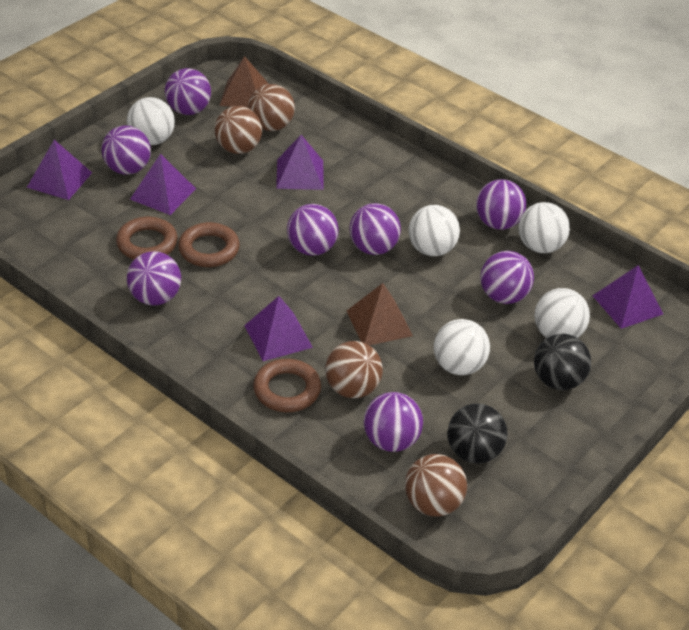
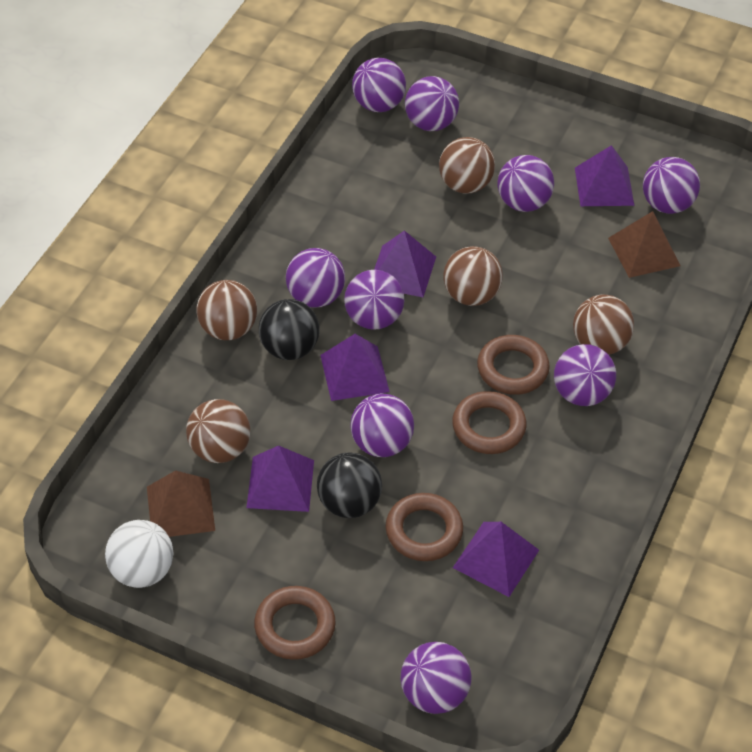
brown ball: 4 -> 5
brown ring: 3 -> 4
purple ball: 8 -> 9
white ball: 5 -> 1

• _Work required_
Look through the data above for the string "ball" and copy every line where it appears.

• _Task solution_
brown ball: 4 -> 5
purple ball: 8 -> 9
white ball: 5 -> 1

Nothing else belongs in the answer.